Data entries
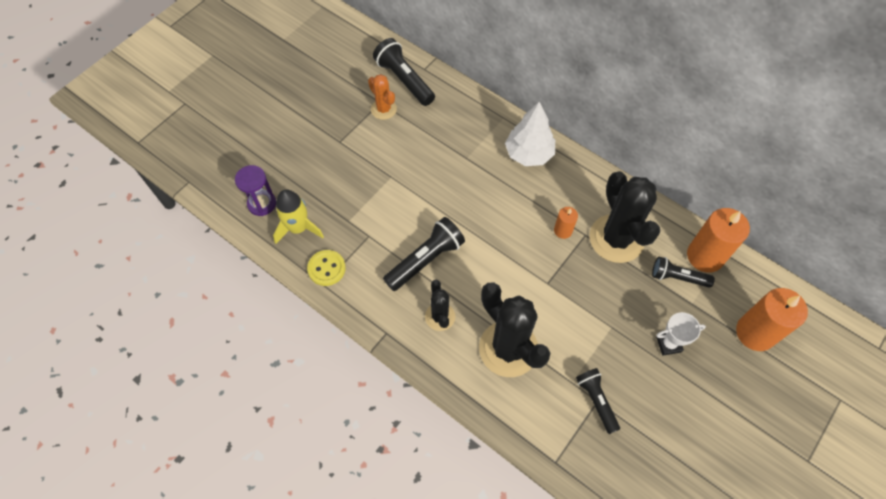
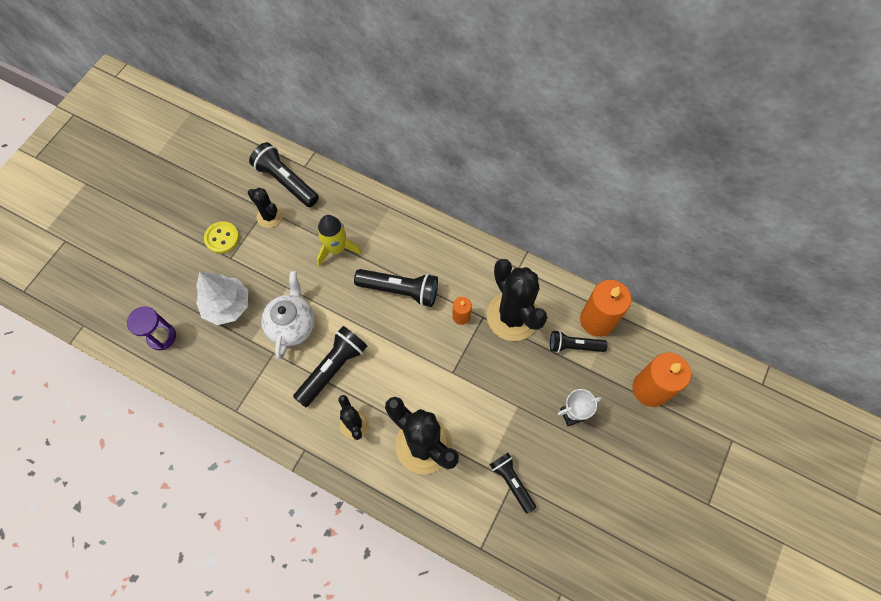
camera: 10 degrees left, 5 degrees up
yellow rocket [273,189,324,244] -> yellow rocket moved to [317,215,362,267]
yellow button [307,250,346,286] -> yellow button moved to [204,221,239,254]
orange cactus [368,74,397,120] -> black cactus [248,188,283,228]
white tree [505,102,555,166] -> white tree moved to [196,272,248,325]
none -> white teapot [261,271,315,359]
none -> black flashlight [354,269,438,307]

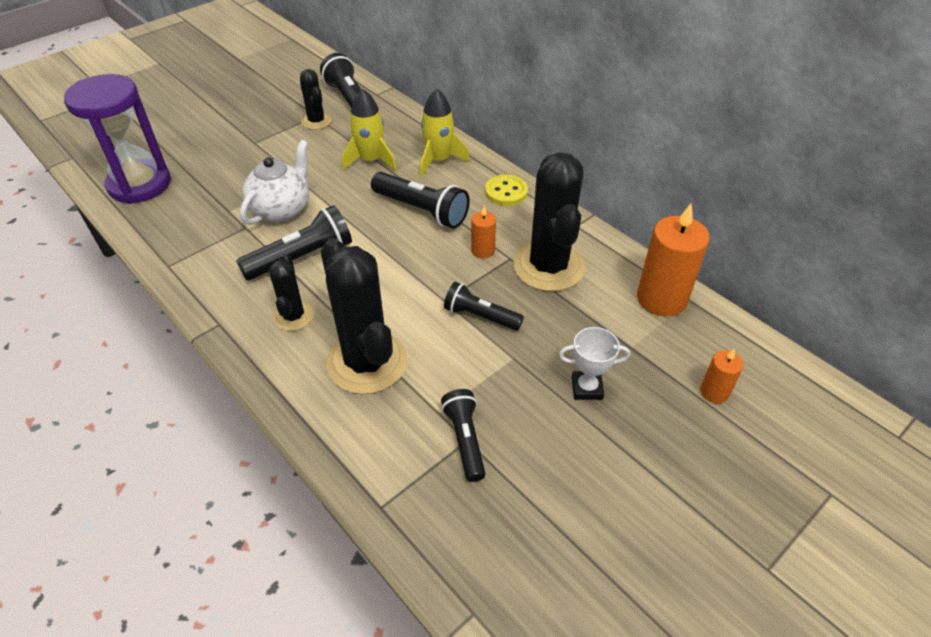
camera: 20 degrees right, 20 degrees down
purple hourglass [127,307,176,350] -> purple hourglass [64,74,171,204], size x1.80
white tree [196,272,248,325] -> none
yellow button [204,221,239,254] -> yellow button moved to [485,175,528,206]
black flashlight [550,330,608,353] -> black flashlight moved to [444,282,524,330]
orange candle [633,353,691,407] -> orange candle [700,348,744,404], size x0.51
none -> yellow rocket [420,89,470,177]

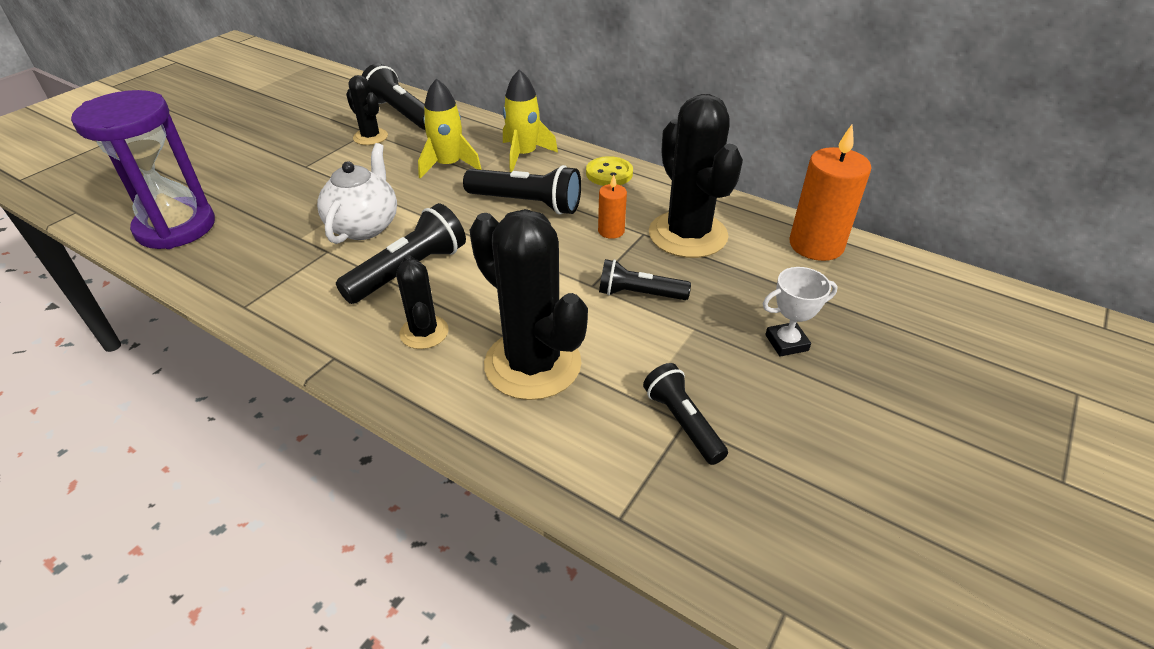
camera: 15 degrees left, 5 degrees down
orange candle [700,348,744,404] -> none

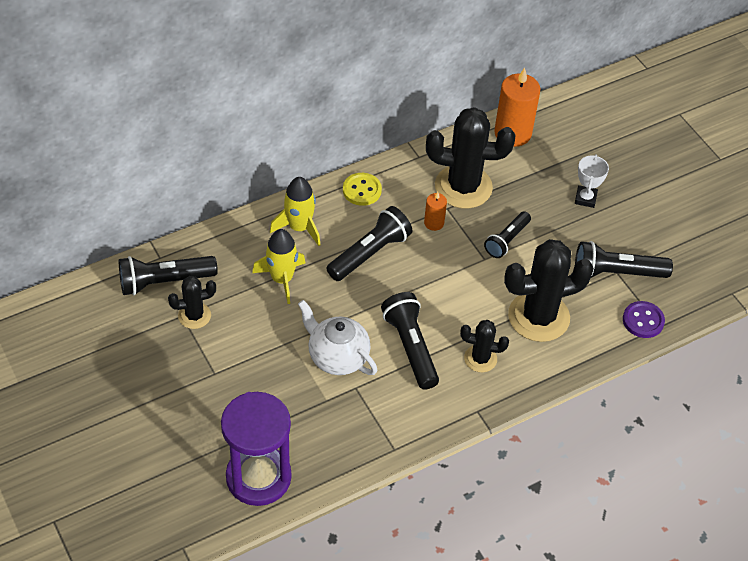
camera: 65 degrees left, 10 degrees up
black flashlight [643,363,728,465] -> black flashlight [575,241,673,278], size x1.53
none -> purple button [623,301,665,338]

● WORK REQUEST: What I need is every record written out exactly, minus the pictures.

● ANSWER TO THE EXERCISE:
camera: 10 degrees left, 5 degrees up
yellow rocket [273,189,324,244] -> yellow rocket moved to [317,215,362,267]
yellow button [307,250,346,286] -> yellow button moved to [204,221,239,254]
orange cactus [368,74,397,120] -> black cactus [248,188,283,228]
white tree [505,102,555,166] -> white tree moved to [196,272,248,325]
none -> white teapot [261,271,315,359]
none -> black flashlight [354,269,438,307]

camera: 20 degrees right, 20 degrees down
purple hourglass [127,307,176,350] -> purple hourglass [64,74,171,204], size x1.80
white tree [196,272,248,325] -> none
yellow button [204,221,239,254] -> yellow button moved to [485,175,528,206]
black flashlight [550,330,608,353] -> black flashlight moved to [444,282,524,330]
orange candle [633,353,691,407] -> orange candle [700,348,744,404], size x0.51
none -> yellow rocket [420,89,470,177]

camera: 15 degrees left, 5 degrees down
orange candle [700,348,744,404] -> none

camera: 65 degrees left, 10 degrees up
black flashlight [643,363,728,465] -> black flashlight [575,241,673,278], size x1.53
none -> purple button [623,301,665,338]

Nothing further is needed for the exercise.